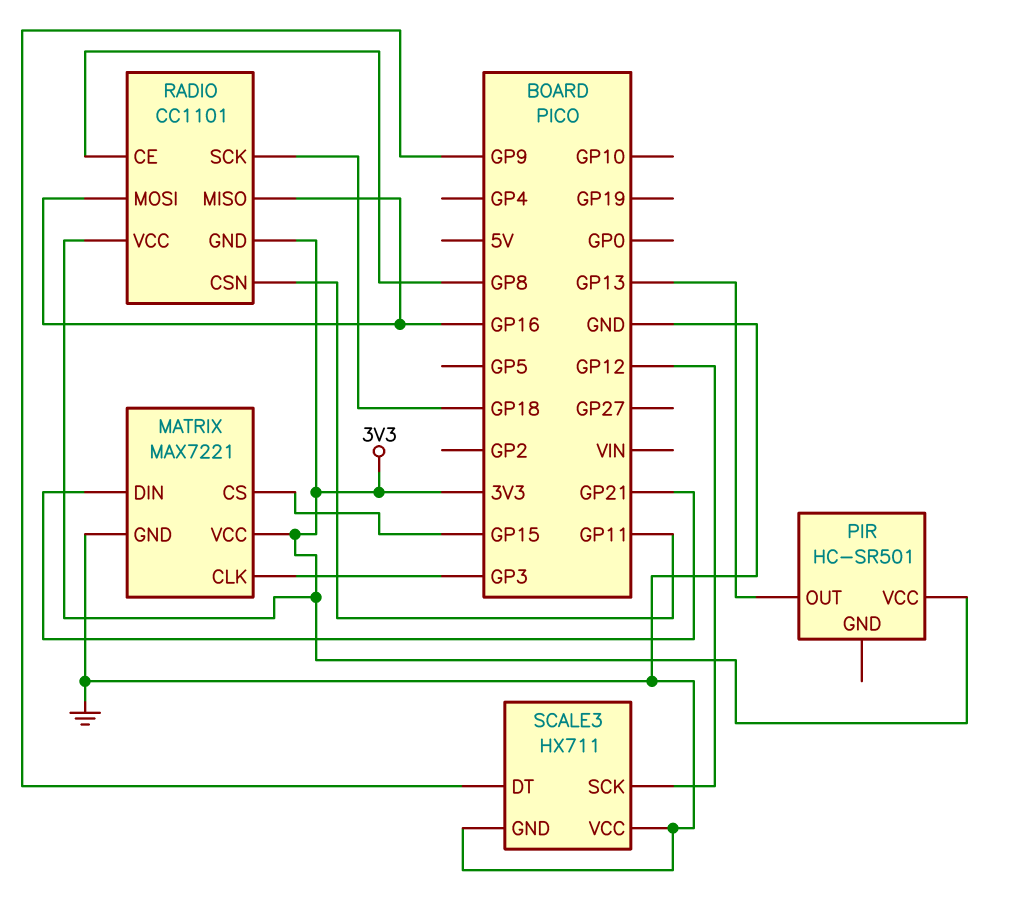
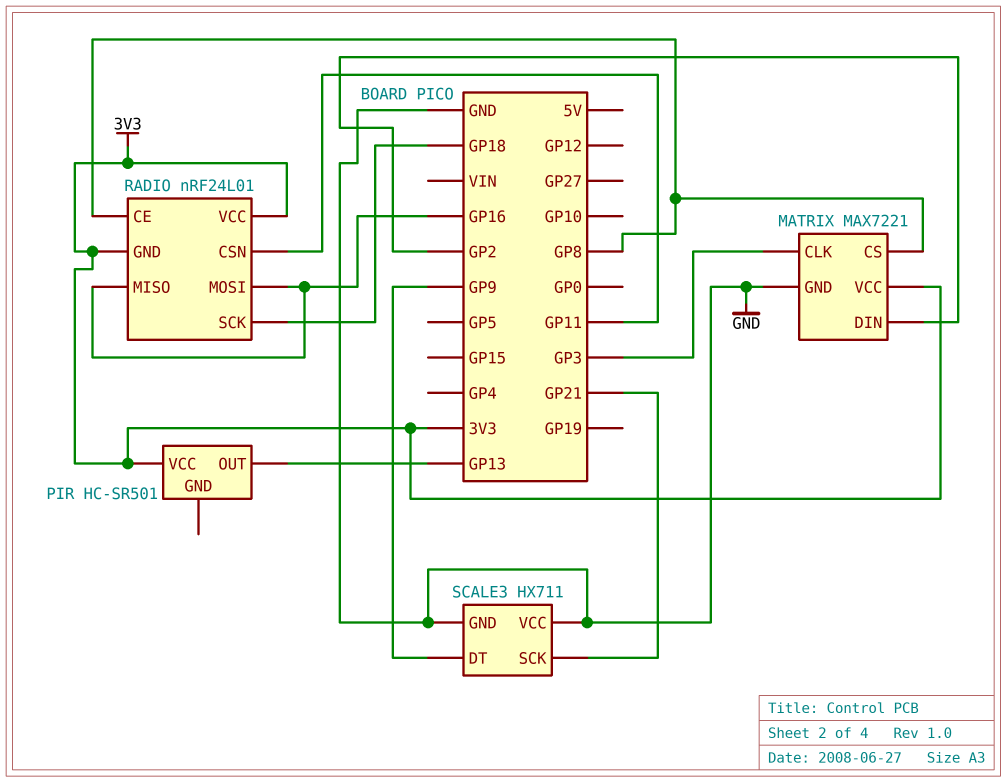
MATRIX pin CS: GP15 -> GP8
MATRIX pin DIN: GP21 -> GP2
RADIO: CC1101 -> nRF24L01
SCALE3 pin SCK: GP12 -> GP21

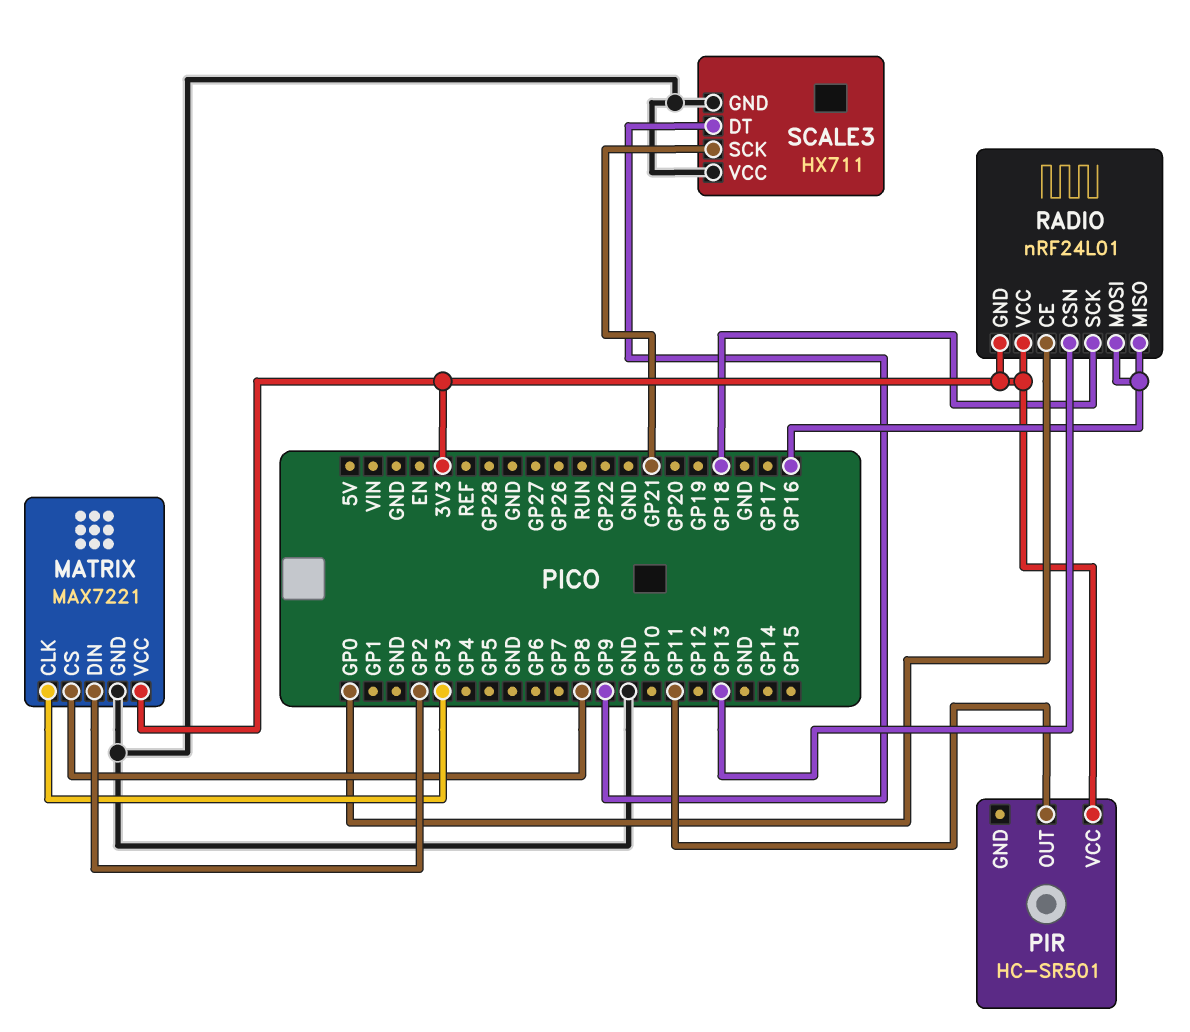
PIR pin OUT: GP13 -> GP11
RADIO pin CE: GP8 -> GP0
RADIO pin CSN: GP11 -> GP13

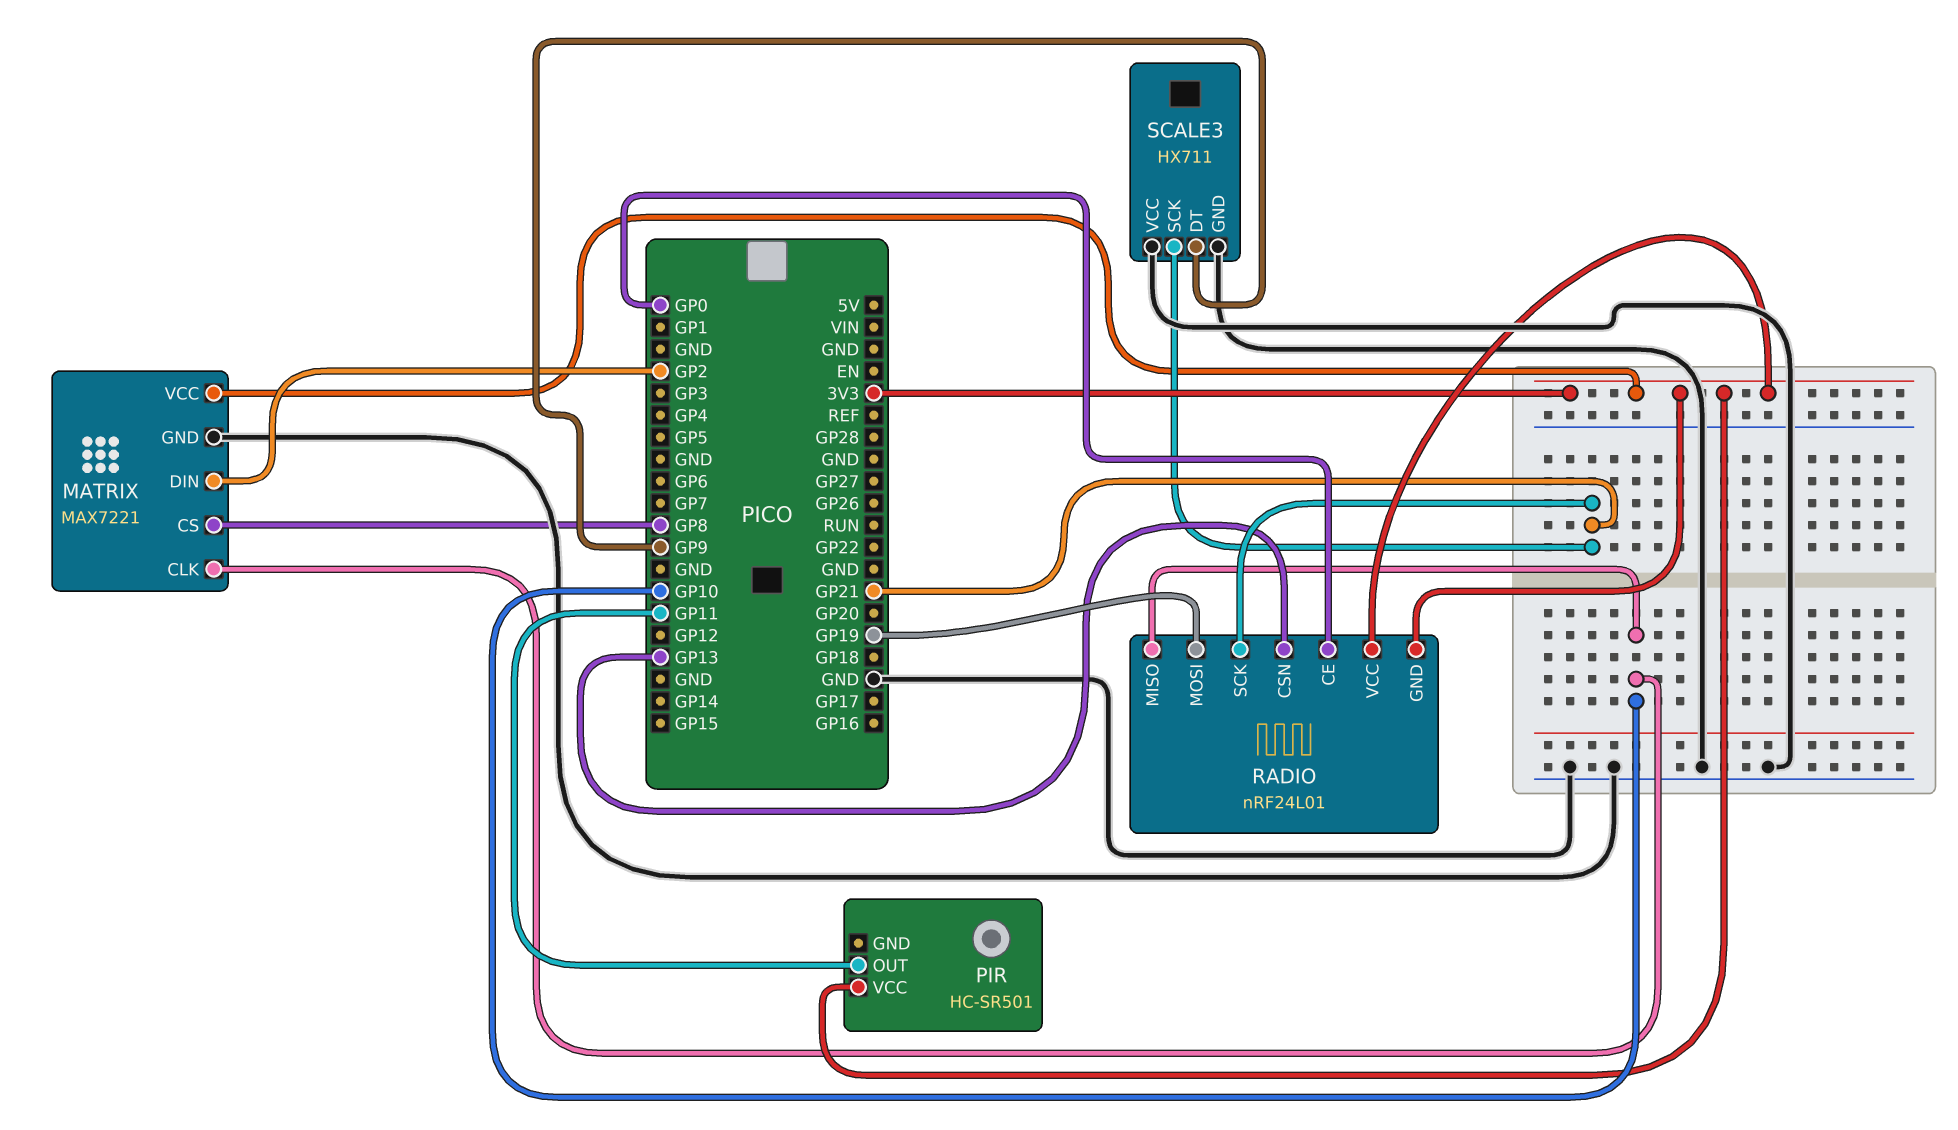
MATRIX pin CLK: GP3 -> GP10
RADIO pin MISO: GP16 -> GP10
RADIO pin MOSI: GP16 -> GP19
RADIO pin SCK: GP18 -> GP21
● ● ● ● ●
▶ **What you should do**: The listing above is to be retyped word for word, with the pictures omitted.

▶ **Written answer**:
MATRIX pin CS: GP15 -> GP8
MATRIX pin DIN: GP21 -> GP2
RADIO: CC1101 -> nRF24L01
SCALE3 pin SCK: GP12 -> GP21

PIR pin OUT: GP13 -> GP11
RADIO pin CE: GP8 -> GP0
RADIO pin CSN: GP11 -> GP13

MATRIX pin CLK: GP3 -> GP10
RADIO pin MISO: GP16 -> GP10
RADIO pin MOSI: GP16 -> GP19
RADIO pin SCK: GP18 -> GP21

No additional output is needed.